RECORDS SHOWN: Begin
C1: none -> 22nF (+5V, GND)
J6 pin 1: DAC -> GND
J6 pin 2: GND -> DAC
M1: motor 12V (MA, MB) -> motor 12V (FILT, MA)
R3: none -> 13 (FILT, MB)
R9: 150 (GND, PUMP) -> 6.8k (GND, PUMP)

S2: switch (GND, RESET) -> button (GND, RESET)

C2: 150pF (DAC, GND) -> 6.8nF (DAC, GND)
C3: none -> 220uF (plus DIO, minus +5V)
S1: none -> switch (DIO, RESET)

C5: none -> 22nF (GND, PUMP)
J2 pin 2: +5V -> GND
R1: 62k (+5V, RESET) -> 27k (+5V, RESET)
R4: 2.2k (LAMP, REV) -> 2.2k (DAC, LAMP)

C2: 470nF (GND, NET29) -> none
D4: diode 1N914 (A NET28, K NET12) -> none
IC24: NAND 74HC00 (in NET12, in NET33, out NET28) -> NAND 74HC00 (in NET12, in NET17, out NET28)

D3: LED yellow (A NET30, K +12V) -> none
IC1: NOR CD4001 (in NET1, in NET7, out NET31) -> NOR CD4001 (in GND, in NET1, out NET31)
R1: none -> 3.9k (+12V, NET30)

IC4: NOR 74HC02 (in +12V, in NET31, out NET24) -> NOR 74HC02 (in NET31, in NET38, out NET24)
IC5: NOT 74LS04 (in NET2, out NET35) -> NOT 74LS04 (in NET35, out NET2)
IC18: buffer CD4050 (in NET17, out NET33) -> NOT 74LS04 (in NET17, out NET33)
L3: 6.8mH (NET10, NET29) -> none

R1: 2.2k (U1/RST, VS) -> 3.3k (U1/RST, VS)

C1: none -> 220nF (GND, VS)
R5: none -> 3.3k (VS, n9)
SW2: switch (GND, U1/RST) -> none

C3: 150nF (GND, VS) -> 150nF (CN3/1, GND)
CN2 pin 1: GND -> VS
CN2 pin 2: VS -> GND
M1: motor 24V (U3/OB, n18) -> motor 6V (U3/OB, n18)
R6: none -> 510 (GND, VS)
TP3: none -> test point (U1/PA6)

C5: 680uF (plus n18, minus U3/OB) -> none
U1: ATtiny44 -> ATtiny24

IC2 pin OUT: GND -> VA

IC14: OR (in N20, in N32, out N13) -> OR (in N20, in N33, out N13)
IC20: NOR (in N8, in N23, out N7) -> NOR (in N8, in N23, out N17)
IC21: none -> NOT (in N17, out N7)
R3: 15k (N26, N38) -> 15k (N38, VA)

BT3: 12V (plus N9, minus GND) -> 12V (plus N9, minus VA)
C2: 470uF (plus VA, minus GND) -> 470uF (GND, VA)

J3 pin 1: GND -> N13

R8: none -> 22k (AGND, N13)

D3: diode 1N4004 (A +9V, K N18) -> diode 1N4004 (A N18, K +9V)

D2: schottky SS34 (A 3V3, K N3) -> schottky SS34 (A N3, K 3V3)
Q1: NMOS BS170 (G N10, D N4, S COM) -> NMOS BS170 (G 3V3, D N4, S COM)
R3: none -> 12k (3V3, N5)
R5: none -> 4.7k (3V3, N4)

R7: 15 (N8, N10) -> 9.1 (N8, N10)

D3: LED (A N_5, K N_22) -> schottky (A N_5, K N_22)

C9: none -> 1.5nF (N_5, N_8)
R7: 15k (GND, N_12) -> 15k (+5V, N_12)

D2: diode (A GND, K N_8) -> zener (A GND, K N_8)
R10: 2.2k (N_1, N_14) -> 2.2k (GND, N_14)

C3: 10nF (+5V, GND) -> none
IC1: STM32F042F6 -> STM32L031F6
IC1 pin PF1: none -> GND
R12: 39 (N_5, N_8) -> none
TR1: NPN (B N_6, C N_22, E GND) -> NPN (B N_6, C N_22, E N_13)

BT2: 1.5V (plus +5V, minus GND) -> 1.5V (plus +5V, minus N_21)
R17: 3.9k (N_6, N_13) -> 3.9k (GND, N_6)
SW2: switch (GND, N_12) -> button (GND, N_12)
RECORDS SHOWN: End
• WHAT THIS TASK INVOLVES:
What you return must be an exact retyping of the lines above starting at the line with "R7: 15 (N8, N10) -> 9.1 (N8, N10)" and ending at the line with "R12: 39 (N_5, N_8) -> none", and nothing besides.

• EXPECTED ANSWER:
R7: 15 (N8, N10) -> 9.1 (N8, N10)

D3: LED (A N_5, K N_22) -> schottky (A N_5, K N_22)

C9: none -> 1.5nF (N_5, N_8)
R7: 15k (GND, N_12) -> 15k (+5V, N_12)

D2: diode (A GND, K N_8) -> zener (A GND, K N_8)
R10: 2.2k (N_1, N_14) -> 2.2k (GND, N_14)

C3: 10nF (+5V, GND) -> none
IC1: STM32F042F6 -> STM32L031F6
IC1 pin PF1: none -> GND
R12: 39 (N_5, N_8) -> none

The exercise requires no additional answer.